Could you count the lines in the entries beneath that hold the word "none"? Respond with the number alone.

=== Section Start ===

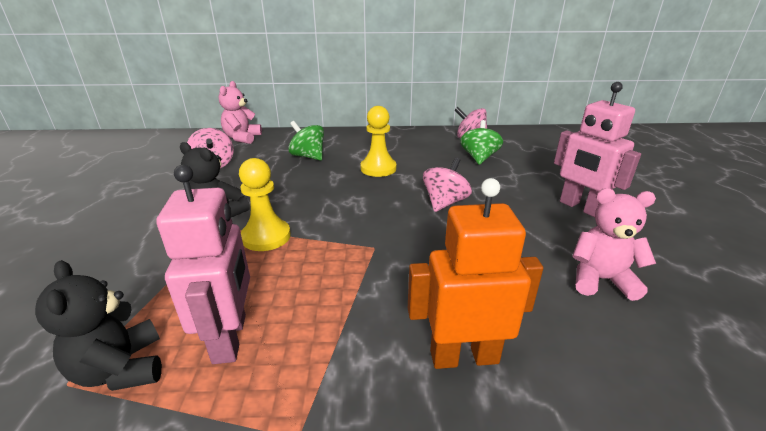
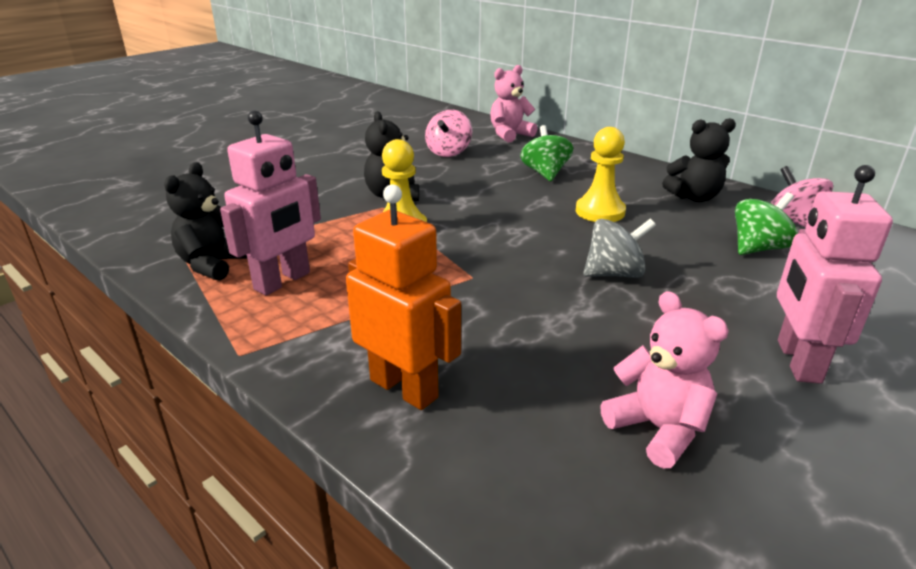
camera: 45 degrees right, 0 degrees up
(410, 141) = (694, 197): none -> black teddy bear
(444, 203) = (614, 274): pink spinning top -> grey spinning top

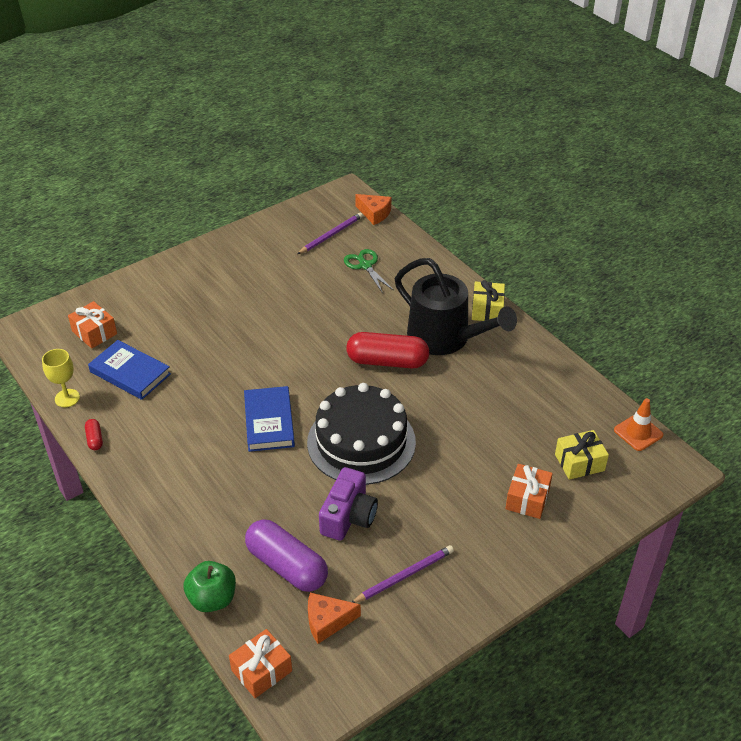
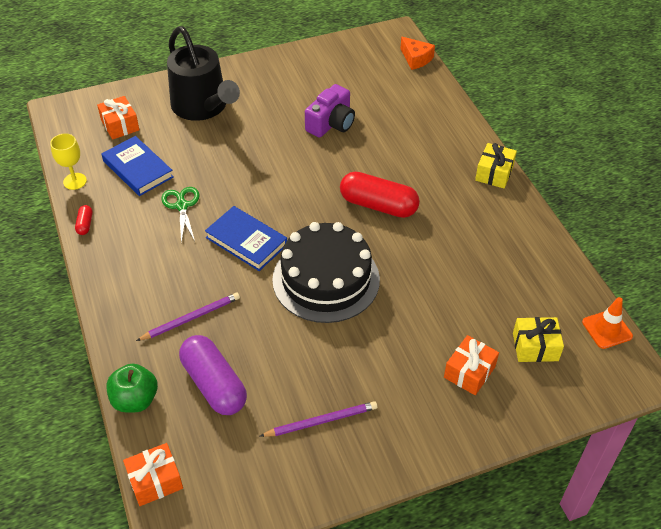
camera: 15 degrees right, 5 degrees up
(269, 422) = (246, 241): blue book -> blue book turned 60 degrees counterclockwise
(327, 621) = (232, 448): orange cheese -> none
(331, 235) = (367, 72): purple pencil -> purple pencil (191, 318)
(348, 516) = (288, 349): purple camera -> purple camera (331, 123)
(365, 265) = (389, 108): green scissors -> green scissors (182, 206)
(445, 338) = (442, 193): black watering can -> black watering can (202, 106)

=== Section End ===

## ANSWER TO THE EXERCISE
2